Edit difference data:

● ● ●

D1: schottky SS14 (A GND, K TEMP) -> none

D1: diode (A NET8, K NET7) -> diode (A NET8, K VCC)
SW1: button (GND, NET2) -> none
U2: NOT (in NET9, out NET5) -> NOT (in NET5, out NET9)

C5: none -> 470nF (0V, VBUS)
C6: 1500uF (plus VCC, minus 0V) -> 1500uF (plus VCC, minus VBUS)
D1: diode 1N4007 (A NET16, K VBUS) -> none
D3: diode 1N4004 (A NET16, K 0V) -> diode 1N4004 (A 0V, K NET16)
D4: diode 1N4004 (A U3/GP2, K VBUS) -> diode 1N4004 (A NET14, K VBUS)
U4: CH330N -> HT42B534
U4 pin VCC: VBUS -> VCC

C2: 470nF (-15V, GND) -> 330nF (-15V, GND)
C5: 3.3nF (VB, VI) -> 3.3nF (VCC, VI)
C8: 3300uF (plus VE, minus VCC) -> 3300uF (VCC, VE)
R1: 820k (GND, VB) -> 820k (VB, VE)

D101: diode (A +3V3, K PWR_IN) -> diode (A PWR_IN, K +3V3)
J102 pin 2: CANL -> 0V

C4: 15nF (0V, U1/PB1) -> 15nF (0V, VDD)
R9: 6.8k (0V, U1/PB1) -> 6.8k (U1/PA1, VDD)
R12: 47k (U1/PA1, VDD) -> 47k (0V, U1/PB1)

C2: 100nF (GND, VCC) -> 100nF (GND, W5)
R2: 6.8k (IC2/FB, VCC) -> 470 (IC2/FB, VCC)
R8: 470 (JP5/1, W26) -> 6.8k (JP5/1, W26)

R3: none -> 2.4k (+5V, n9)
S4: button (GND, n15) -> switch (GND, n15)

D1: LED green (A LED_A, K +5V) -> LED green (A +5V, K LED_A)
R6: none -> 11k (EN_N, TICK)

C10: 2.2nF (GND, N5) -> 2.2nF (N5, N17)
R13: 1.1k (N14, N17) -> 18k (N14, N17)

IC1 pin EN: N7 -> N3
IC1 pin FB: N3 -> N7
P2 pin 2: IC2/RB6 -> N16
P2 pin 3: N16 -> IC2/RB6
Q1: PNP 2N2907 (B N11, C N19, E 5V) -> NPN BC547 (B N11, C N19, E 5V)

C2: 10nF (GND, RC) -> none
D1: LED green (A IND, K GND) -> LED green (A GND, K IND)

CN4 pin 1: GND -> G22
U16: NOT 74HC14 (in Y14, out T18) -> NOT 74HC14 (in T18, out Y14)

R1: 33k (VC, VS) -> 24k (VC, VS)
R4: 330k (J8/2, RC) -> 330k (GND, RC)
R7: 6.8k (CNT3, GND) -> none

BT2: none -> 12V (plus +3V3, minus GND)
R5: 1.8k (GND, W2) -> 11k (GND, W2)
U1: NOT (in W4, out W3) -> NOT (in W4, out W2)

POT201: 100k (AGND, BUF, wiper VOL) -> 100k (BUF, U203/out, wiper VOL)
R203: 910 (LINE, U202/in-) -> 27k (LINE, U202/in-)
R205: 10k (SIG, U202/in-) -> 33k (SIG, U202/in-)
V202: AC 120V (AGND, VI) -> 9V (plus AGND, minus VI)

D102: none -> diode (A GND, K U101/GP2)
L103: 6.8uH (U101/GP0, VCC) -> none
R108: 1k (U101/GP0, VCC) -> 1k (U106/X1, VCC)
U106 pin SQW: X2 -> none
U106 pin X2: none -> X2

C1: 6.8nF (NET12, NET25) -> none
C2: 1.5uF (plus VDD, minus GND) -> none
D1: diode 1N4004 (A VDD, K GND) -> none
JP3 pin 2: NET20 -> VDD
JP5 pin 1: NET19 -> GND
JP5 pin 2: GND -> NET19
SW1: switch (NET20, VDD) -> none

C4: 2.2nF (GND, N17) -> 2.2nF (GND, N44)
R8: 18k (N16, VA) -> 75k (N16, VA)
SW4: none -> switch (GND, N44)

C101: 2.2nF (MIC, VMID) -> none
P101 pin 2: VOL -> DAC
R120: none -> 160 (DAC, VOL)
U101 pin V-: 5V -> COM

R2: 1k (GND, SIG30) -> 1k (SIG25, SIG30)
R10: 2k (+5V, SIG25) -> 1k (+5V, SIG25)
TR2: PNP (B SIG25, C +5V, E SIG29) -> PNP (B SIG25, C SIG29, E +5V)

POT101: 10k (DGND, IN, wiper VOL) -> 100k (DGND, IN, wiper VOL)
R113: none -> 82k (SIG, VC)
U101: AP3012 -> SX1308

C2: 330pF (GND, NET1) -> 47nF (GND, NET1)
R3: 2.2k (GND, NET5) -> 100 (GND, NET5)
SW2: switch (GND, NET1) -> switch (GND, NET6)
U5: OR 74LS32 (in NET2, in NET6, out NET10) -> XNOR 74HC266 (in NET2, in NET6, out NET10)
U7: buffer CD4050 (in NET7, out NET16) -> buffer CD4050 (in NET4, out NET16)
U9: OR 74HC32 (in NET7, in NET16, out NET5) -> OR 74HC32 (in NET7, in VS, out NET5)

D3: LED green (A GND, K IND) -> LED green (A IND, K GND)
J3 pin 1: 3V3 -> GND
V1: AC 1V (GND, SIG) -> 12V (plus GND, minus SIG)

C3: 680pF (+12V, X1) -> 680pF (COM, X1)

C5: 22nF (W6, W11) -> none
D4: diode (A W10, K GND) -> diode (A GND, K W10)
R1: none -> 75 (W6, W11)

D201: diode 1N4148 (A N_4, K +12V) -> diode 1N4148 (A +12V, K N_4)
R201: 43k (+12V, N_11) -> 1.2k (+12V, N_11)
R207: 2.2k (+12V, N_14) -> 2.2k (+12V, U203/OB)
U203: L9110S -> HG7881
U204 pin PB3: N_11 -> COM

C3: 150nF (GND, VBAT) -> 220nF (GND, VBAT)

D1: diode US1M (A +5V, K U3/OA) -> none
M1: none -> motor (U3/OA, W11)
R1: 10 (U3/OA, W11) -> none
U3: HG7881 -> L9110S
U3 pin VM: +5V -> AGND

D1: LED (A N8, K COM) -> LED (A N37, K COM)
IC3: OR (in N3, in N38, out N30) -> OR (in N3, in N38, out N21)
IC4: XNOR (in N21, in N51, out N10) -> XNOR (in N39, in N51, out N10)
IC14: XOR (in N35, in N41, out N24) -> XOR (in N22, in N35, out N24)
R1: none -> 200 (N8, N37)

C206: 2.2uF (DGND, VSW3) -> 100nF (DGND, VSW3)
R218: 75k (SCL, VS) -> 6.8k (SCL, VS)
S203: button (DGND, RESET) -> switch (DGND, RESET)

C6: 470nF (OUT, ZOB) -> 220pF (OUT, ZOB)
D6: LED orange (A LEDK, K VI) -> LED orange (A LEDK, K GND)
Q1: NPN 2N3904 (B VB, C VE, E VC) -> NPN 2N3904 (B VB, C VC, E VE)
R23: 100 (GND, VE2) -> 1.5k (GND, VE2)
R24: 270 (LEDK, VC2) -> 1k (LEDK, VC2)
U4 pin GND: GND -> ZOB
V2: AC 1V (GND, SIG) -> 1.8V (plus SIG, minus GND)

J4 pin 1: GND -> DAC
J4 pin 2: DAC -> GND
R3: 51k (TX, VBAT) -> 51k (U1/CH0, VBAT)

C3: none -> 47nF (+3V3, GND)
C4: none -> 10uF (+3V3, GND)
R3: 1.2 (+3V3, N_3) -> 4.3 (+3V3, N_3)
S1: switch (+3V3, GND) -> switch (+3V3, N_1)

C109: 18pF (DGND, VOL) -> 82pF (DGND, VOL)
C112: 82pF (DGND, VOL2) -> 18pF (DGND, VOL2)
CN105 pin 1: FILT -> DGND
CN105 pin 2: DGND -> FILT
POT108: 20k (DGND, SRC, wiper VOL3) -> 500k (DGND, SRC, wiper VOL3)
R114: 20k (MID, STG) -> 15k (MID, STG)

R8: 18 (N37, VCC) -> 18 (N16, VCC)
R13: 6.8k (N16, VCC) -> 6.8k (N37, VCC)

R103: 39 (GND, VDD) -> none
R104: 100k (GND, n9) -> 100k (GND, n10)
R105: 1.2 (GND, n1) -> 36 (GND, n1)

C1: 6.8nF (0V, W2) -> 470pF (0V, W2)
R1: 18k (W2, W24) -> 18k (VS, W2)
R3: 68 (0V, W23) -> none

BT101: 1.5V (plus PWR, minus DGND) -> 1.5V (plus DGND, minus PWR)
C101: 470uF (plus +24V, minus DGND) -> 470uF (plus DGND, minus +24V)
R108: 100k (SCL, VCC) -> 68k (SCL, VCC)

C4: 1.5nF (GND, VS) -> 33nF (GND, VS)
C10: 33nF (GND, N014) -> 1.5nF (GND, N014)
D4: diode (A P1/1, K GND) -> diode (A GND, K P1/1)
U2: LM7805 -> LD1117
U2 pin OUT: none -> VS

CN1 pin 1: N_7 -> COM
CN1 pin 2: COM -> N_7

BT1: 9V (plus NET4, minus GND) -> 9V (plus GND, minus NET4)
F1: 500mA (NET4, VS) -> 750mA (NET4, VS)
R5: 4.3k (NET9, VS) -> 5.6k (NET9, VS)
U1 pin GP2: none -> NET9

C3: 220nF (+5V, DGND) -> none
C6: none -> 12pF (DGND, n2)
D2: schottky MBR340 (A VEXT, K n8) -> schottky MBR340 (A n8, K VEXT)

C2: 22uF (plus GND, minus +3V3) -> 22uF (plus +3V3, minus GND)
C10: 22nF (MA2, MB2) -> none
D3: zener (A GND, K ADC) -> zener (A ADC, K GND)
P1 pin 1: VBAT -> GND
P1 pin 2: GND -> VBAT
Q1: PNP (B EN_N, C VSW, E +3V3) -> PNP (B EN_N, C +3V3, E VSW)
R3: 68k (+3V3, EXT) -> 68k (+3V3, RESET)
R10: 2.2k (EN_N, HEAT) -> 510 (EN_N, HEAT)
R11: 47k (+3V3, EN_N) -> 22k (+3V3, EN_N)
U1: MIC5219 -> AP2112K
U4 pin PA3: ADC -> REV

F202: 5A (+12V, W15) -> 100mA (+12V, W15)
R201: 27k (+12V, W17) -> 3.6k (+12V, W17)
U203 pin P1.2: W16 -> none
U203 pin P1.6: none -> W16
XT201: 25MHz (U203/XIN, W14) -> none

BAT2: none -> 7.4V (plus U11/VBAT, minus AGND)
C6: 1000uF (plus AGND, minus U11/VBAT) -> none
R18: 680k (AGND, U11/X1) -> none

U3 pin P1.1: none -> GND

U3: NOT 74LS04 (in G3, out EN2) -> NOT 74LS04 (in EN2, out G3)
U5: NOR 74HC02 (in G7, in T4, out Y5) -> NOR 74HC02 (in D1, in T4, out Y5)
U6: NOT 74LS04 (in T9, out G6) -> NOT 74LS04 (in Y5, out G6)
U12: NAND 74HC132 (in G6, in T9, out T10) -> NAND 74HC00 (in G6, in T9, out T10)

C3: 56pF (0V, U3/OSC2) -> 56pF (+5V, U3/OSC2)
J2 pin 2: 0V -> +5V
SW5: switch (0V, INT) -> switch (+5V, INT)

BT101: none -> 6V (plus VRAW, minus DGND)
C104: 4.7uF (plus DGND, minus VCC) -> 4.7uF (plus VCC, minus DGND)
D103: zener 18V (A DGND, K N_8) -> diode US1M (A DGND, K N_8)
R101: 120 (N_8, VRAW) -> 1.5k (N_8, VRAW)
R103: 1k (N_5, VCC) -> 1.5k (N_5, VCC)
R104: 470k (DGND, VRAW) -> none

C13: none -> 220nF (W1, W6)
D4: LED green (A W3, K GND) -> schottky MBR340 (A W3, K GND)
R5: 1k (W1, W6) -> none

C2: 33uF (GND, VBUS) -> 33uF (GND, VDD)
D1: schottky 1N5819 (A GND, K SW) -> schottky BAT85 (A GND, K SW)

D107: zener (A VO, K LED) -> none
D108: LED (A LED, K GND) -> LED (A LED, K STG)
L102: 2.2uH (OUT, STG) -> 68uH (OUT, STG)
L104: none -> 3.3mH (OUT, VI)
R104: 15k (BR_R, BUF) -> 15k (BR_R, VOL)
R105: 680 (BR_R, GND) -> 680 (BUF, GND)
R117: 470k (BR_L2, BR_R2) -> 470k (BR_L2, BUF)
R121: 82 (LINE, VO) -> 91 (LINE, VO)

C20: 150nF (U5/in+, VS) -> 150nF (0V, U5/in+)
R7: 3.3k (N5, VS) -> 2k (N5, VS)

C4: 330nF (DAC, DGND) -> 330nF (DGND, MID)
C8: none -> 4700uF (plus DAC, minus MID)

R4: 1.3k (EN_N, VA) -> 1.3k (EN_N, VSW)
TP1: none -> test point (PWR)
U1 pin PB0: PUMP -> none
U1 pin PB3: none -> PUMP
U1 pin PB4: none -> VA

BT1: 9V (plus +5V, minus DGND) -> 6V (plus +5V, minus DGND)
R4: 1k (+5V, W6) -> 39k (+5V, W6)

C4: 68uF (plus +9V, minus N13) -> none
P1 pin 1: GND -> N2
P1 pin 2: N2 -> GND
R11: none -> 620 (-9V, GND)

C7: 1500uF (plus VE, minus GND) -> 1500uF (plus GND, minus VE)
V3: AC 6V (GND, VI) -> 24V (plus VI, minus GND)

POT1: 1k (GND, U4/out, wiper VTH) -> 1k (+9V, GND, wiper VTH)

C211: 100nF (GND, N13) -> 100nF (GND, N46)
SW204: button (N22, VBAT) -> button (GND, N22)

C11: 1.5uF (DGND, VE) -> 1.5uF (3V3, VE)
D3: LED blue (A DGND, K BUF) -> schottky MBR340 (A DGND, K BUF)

● ● ●

■ Assignment
Transcribe the records above exactly, beginning at the line that contains "D102: none -> diode (A GND, K U101/GP2)" and ending with the line that contains "C2: 1.5uF (plus VDD, minus GND) -> none", both included, and nothing else.

■ Result of this task
D102: none -> diode (A GND, K U101/GP2)
L103: 6.8uH (U101/GP0, VCC) -> none
R108: 1k (U101/GP0, VCC) -> 1k (U106/X1, VCC)
U106 pin SQW: X2 -> none
U106 pin X2: none -> X2

C1: 6.8nF (NET12, NET25) -> none
C2: 1.5uF (plus VDD, minus GND) -> none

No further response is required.